§ **WHAT THE TASK ASKS**
The reply should contain all of the data below, word for word.

#### GIVEN INFORMATION

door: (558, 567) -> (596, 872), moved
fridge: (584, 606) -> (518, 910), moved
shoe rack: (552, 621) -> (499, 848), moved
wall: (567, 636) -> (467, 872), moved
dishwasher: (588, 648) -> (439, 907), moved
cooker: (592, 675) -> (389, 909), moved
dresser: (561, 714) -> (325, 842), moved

########

§ **ANSWER SECTION**
door: (558, 567) -> (596, 872), moved
fridge: (584, 606) -> (518, 910), moved
shoe rack: (552, 621) -> (499, 848), moved
wall: (567, 636) -> (467, 872), moved
dishwasher: (588, 648) -> (439, 907), moved
cooker: (592, 675) -> (389, 909), moved
dresser: (561, 714) -> (325, 842), moved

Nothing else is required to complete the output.